**TASK TO CARRY OUT**
Extract every line of the entries below that contains the string "kern", treating uppercase and lowercase letters as distinct.

**RECORDS SHOWN**
☆ ☆ ☆ ☆ ☆
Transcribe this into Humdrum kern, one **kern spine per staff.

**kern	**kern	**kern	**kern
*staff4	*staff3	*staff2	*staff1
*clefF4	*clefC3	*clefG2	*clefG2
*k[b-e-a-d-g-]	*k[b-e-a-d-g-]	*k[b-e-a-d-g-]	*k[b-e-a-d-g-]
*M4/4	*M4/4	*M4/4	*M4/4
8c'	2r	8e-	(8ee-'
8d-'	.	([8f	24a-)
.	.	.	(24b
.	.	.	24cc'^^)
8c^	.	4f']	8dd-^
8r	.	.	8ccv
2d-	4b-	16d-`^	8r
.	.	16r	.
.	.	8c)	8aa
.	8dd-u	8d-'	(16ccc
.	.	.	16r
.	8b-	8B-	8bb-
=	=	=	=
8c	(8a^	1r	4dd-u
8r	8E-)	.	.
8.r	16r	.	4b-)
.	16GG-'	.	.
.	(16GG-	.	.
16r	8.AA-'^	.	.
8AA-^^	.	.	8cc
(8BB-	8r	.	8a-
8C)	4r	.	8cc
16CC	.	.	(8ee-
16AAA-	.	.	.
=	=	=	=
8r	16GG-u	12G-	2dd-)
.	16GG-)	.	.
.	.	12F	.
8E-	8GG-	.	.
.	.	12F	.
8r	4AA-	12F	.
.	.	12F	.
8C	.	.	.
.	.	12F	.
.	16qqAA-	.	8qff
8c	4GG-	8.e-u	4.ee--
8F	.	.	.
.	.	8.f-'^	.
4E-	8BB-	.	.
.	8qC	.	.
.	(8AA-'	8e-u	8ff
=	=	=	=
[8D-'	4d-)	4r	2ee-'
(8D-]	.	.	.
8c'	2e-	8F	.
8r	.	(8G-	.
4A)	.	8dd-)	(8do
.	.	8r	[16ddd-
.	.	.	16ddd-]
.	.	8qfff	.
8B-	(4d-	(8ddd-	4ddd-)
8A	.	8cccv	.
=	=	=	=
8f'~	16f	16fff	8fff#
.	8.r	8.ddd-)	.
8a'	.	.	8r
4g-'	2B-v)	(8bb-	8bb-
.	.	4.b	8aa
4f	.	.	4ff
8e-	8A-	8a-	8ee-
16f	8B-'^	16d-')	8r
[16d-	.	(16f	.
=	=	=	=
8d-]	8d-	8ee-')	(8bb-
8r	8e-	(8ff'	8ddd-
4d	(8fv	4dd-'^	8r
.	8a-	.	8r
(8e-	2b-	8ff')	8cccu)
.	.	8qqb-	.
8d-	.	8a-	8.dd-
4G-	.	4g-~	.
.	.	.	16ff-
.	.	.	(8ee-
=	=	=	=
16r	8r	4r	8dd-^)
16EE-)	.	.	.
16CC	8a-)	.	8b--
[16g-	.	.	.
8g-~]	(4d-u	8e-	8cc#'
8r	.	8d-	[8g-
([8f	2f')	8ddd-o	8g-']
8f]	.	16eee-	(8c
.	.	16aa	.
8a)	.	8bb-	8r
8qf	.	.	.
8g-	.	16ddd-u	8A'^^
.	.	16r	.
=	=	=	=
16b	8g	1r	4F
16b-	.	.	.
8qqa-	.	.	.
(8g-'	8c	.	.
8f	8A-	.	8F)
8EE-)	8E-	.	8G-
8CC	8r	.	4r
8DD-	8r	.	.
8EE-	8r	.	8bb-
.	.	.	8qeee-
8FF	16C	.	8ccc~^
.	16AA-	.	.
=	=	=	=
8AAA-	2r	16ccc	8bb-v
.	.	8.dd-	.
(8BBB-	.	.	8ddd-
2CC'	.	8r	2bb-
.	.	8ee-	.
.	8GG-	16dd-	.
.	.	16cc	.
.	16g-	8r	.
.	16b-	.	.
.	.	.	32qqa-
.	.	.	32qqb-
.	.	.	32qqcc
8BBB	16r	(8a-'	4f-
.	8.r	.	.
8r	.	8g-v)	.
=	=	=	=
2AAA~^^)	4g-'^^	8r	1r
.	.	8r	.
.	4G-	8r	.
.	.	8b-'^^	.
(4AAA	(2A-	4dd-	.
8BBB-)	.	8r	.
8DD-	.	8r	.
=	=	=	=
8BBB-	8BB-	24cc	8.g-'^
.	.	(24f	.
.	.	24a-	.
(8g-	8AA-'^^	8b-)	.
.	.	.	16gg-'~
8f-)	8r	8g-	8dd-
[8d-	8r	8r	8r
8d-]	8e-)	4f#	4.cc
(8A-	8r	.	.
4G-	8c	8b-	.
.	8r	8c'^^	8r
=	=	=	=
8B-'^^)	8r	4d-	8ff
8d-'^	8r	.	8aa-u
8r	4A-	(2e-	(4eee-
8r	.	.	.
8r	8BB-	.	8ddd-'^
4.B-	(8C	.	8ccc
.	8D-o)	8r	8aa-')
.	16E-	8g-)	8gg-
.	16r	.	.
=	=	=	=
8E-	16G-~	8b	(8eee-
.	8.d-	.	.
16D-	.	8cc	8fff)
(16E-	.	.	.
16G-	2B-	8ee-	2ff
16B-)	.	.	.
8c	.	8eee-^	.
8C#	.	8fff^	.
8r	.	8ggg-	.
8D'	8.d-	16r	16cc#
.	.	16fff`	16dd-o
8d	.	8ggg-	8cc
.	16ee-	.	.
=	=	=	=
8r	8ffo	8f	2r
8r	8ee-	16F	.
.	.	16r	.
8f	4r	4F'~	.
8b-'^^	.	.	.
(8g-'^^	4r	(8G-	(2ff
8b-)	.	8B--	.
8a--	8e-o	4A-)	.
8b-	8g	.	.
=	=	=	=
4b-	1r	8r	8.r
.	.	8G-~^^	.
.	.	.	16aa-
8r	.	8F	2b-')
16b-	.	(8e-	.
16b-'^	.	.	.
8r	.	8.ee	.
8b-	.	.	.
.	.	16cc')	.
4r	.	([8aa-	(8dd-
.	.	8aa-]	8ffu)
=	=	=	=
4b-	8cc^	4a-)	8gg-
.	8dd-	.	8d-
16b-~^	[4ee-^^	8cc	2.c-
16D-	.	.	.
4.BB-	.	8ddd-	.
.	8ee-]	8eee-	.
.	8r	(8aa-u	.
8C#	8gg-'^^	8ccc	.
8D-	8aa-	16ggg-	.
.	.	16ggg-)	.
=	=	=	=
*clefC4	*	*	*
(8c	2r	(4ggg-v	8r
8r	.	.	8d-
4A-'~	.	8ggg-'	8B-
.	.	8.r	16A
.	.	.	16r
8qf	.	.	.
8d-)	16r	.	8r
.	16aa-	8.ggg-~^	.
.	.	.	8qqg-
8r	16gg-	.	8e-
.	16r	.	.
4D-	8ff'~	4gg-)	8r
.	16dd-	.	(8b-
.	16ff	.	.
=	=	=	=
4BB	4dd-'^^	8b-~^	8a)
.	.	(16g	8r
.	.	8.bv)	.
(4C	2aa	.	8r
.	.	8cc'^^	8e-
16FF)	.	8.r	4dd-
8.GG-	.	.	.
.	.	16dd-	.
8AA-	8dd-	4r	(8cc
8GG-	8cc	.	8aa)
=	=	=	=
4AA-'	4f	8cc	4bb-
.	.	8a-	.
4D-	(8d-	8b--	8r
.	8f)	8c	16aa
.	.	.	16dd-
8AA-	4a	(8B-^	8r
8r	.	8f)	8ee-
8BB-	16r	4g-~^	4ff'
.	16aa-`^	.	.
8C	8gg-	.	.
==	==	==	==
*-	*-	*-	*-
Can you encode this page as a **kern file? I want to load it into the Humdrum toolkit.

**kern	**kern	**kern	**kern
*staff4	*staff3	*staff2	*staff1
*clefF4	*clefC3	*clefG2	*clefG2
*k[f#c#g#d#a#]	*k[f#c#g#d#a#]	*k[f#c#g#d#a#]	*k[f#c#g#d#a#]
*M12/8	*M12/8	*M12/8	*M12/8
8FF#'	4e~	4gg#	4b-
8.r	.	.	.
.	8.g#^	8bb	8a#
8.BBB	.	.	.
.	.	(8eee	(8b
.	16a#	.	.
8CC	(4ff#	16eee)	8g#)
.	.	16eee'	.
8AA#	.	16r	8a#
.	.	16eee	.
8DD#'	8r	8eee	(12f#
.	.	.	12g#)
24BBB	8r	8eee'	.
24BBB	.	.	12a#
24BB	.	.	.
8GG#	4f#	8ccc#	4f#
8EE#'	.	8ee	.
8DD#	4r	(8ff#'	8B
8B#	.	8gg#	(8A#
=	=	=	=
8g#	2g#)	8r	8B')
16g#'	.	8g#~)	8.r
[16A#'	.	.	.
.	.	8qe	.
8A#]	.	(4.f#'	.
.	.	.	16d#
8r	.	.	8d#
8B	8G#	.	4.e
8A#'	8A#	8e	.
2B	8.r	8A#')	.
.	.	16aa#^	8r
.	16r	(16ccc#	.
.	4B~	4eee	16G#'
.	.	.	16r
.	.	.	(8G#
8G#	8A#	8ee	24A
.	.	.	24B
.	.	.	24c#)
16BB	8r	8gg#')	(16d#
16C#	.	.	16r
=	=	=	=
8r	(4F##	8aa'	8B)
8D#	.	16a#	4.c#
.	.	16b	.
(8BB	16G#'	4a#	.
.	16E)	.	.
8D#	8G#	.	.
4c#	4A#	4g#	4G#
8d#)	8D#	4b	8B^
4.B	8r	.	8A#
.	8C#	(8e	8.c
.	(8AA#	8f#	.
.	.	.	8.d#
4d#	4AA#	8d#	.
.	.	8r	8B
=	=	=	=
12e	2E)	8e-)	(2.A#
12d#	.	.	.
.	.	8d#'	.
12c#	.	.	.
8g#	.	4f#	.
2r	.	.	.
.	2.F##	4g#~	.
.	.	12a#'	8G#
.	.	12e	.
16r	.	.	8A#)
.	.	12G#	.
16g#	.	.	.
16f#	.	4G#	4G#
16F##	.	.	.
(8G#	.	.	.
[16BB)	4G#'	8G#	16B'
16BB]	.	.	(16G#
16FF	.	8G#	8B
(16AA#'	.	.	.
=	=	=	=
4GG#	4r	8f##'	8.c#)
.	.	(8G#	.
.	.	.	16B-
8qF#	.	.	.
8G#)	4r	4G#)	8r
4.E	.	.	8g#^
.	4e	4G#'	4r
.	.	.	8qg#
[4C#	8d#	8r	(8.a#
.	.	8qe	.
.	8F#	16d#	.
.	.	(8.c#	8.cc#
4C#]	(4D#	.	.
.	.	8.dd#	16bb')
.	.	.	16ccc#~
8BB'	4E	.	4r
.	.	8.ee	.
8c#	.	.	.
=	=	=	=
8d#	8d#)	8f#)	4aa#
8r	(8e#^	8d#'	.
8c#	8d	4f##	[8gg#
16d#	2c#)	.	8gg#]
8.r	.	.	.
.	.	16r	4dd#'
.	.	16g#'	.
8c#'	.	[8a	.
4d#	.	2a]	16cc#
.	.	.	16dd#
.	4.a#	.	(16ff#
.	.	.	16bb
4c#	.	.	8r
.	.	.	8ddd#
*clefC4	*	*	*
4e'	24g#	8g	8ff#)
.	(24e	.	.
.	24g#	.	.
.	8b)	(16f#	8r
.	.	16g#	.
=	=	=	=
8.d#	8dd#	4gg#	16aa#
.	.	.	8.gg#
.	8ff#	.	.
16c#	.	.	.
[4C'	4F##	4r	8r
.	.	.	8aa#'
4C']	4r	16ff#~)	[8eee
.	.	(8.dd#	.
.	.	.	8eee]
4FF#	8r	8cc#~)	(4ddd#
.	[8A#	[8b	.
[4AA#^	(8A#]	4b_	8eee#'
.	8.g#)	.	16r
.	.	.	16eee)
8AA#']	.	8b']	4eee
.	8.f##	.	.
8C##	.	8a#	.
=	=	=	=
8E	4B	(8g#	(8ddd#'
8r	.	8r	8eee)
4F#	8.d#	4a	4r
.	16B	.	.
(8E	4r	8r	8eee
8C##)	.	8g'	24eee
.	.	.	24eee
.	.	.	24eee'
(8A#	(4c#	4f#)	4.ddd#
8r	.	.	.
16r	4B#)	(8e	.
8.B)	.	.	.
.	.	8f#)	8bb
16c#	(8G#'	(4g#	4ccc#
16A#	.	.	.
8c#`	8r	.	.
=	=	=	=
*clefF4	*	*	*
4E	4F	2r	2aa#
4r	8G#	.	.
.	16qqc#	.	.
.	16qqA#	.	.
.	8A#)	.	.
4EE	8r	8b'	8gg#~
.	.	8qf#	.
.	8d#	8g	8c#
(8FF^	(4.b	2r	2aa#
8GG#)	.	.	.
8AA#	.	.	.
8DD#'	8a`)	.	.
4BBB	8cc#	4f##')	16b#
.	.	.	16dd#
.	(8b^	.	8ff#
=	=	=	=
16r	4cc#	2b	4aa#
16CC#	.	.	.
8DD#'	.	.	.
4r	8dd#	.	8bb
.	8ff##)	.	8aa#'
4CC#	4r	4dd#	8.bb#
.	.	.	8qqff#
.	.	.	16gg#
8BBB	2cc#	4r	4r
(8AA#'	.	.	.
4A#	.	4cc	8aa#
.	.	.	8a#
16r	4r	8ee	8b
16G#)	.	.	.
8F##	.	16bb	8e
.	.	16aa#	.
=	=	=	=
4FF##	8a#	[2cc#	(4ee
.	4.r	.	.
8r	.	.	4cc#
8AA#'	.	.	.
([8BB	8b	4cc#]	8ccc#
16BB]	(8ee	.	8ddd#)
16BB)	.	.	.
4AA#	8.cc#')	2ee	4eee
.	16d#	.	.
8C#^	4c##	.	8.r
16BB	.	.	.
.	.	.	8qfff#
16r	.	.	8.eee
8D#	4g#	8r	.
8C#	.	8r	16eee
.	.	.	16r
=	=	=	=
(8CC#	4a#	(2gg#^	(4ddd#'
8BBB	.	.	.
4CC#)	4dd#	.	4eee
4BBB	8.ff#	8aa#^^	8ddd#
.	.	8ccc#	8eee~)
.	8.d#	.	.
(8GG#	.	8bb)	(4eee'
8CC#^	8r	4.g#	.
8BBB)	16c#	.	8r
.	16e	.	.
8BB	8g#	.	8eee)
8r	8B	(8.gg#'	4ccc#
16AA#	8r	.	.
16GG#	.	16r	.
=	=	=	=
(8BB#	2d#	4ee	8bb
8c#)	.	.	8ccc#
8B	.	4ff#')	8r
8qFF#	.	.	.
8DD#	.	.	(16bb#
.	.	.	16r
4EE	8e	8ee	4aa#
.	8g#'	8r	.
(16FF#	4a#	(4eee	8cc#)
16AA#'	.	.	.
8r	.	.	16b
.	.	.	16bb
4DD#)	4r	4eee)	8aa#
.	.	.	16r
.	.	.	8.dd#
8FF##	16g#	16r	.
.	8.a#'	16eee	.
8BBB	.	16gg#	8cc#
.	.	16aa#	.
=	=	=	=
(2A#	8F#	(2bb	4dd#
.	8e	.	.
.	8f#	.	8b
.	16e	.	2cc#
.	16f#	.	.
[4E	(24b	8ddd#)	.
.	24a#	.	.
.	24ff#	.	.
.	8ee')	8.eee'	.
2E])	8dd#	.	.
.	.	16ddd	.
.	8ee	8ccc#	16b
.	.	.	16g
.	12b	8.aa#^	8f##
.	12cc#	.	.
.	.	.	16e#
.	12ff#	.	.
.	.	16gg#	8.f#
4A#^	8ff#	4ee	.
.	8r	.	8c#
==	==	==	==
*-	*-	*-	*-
☆ ☆ ☆ ☆ ☆
**FINISHED EXERCISE**
Transcribe this into Humdrum kern, one **kern spine per staff.
**kern	**kern	**kern	**kern
Can you encode this page as a **kern file? I want to load it into the Humdrum toolkit.
**kern	**kern	**kern	**kern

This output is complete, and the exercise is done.